> [Activity] Set down all of the data that follows word for word, without the images.

> [Data]

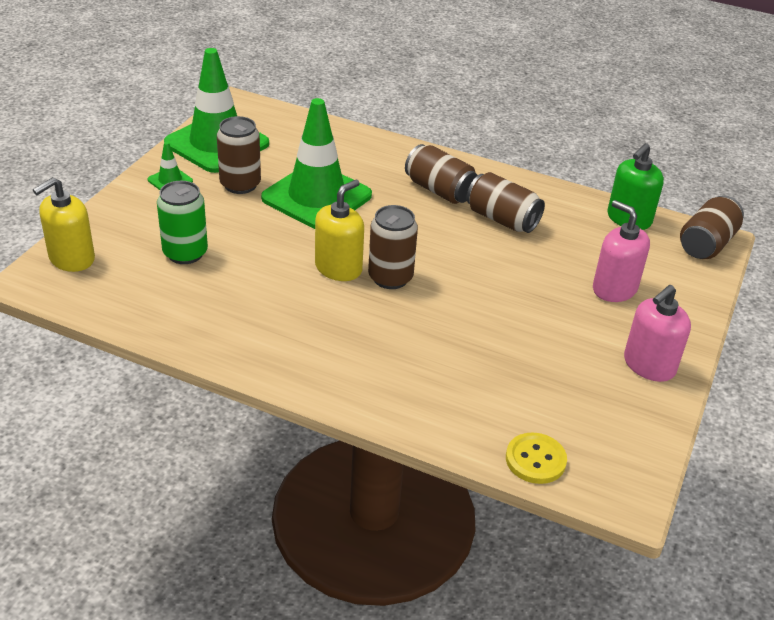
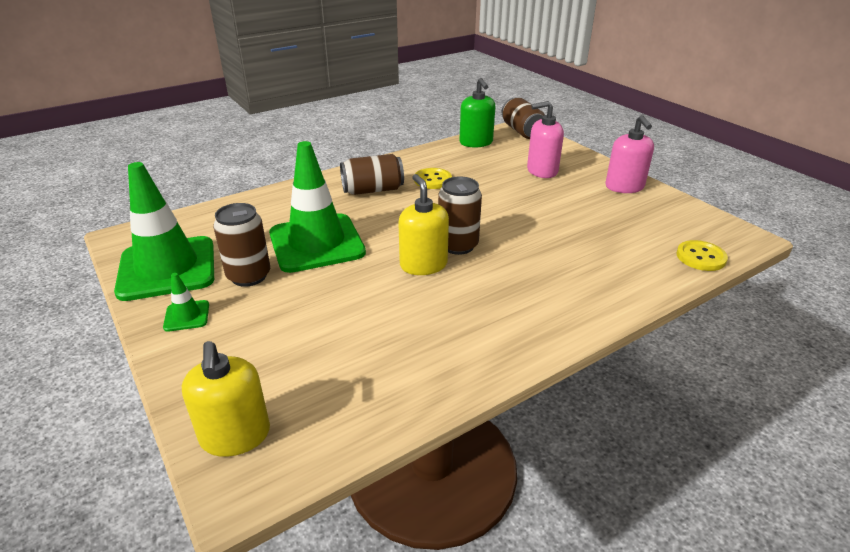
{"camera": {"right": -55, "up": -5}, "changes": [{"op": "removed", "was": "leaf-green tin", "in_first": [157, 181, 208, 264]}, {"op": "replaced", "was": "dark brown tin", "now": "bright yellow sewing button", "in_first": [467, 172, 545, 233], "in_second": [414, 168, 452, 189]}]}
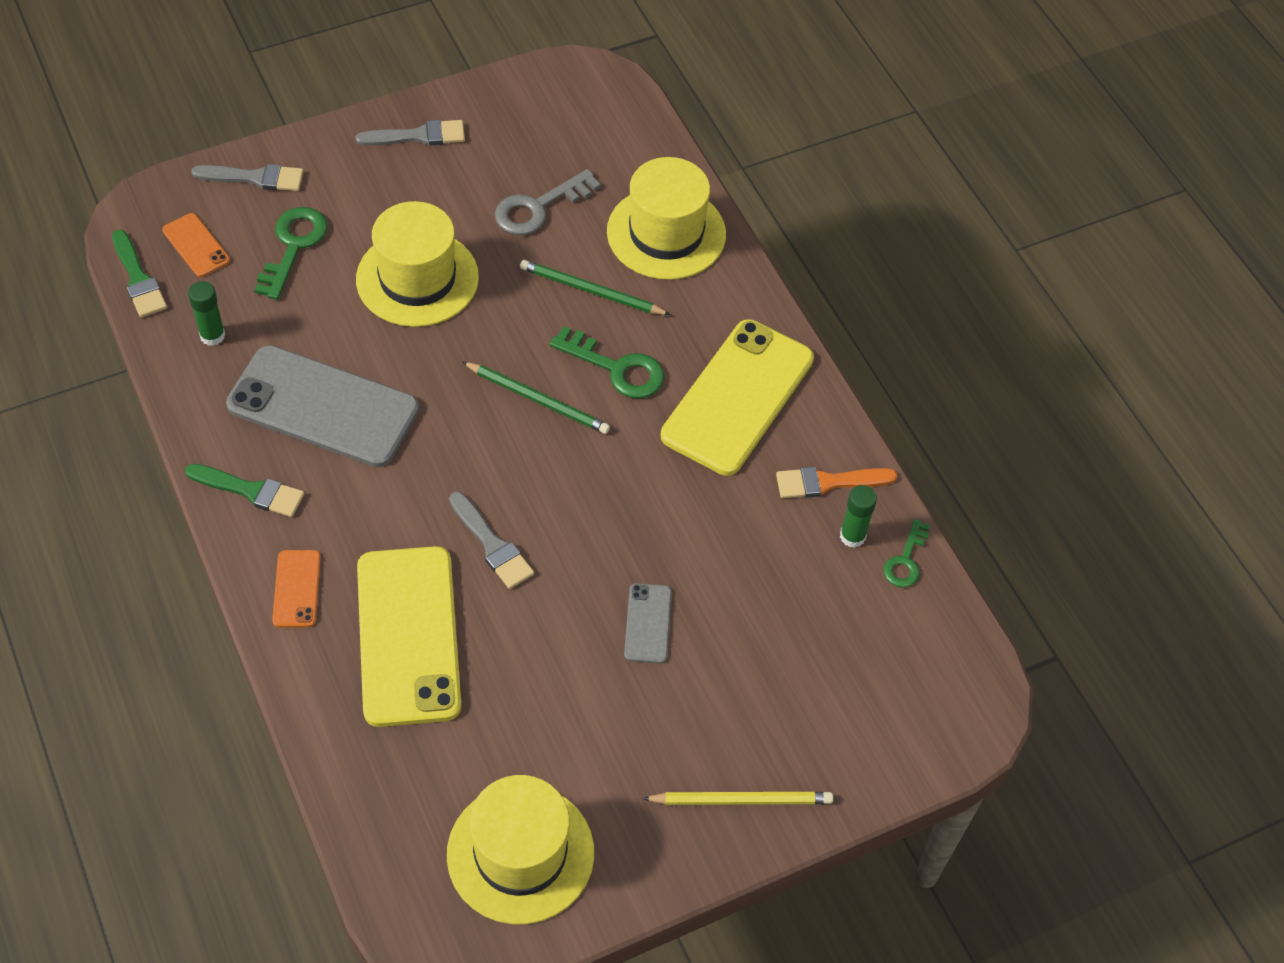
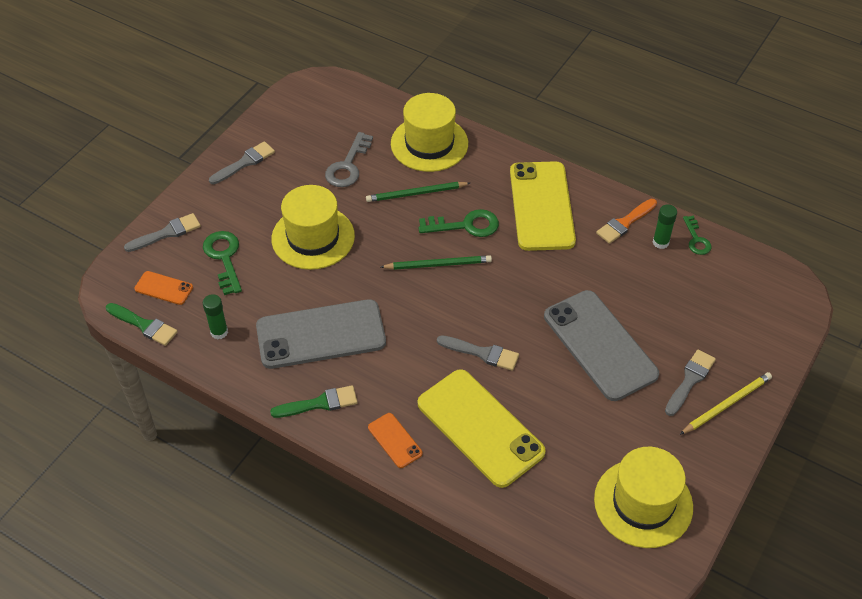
{"camera": {"right": -30, "up": -5}, "changes": [{"op": "resized", "was": "gray phone", "in_first": [624, 583, 672, 664], "in_second": [544, 290, 659, 401], "ratio": 2.21}, {"op": "added", "now": "gray paintbrush", "in_second": [665, 350, 716, 416]}]}
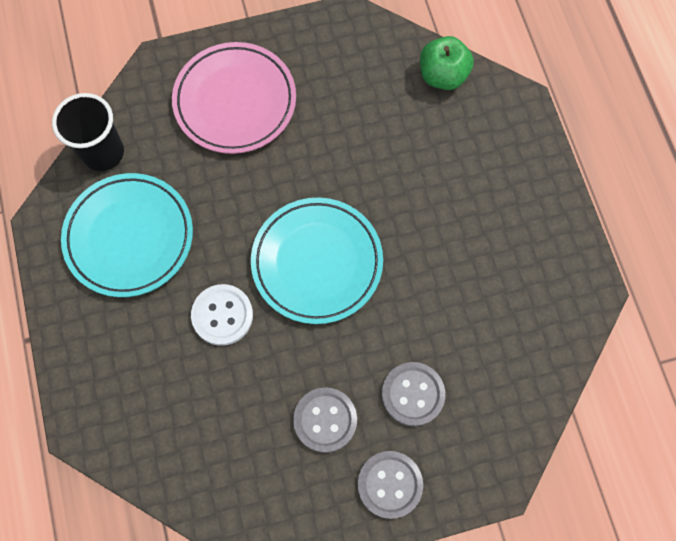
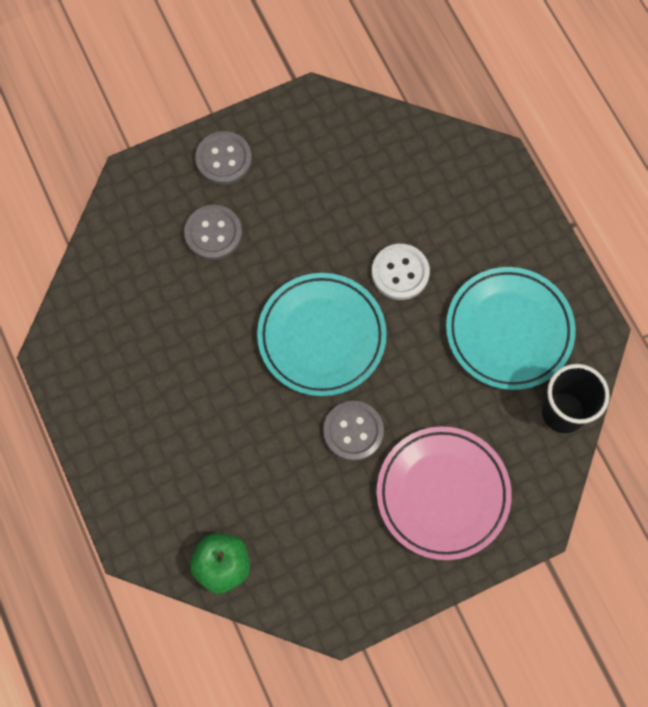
{"camera": {"right": 170, "up": 0}, "changes": [{"op": "moved", "was": "gray sewing button", "in_first": [293, 387, 357, 453], "in_second": [323, 401, 384, 461]}]}
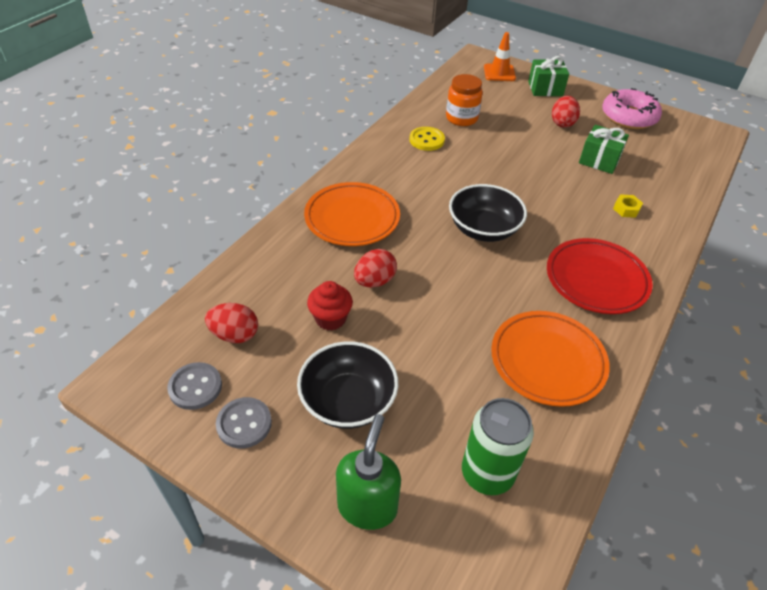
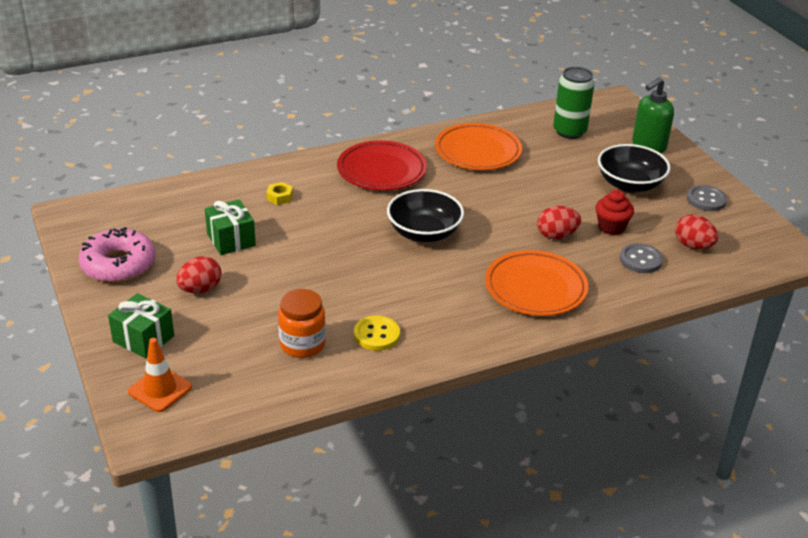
{"camera": {"right": -145, "up": -10}, "changes": [{"op": "moved", "was": "gray sewing button", "in_first": [167, 362, 222, 410], "in_second": [620, 243, 663, 273]}]}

> [Solution to this problem]
{"camera": {"right": -55, "up": -5}, "changes": [{"op": "removed", "was": "leaf-green tin", "in_first": [157, 181, 208, 264]}, {"op": "replaced", "was": "dark brown tin", "now": "bright yellow sewing button", "in_first": [467, 172, 545, 233], "in_second": [414, 168, 452, 189]}]}
{"camera": {"right": -30, "up": -5}, "changes": [{"op": "resized", "was": "gray phone", "in_first": [624, 583, 672, 664], "in_second": [544, 290, 659, 401], "ratio": 2.21}, {"op": "added", "now": "gray paintbrush", "in_second": [665, 350, 716, 416]}]}
{"camera": {"right": 170, "up": 0}, "changes": [{"op": "moved", "was": "gray sewing button", "in_first": [293, 387, 357, 453], "in_second": [323, 401, 384, 461]}]}
{"camera": {"right": -145, "up": -10}, "changes": [{"op": "moved", "was": "gray sewing button", "in_first": [167, 362, 222, 410], "in_second": [620, 243, 663, 273]}]}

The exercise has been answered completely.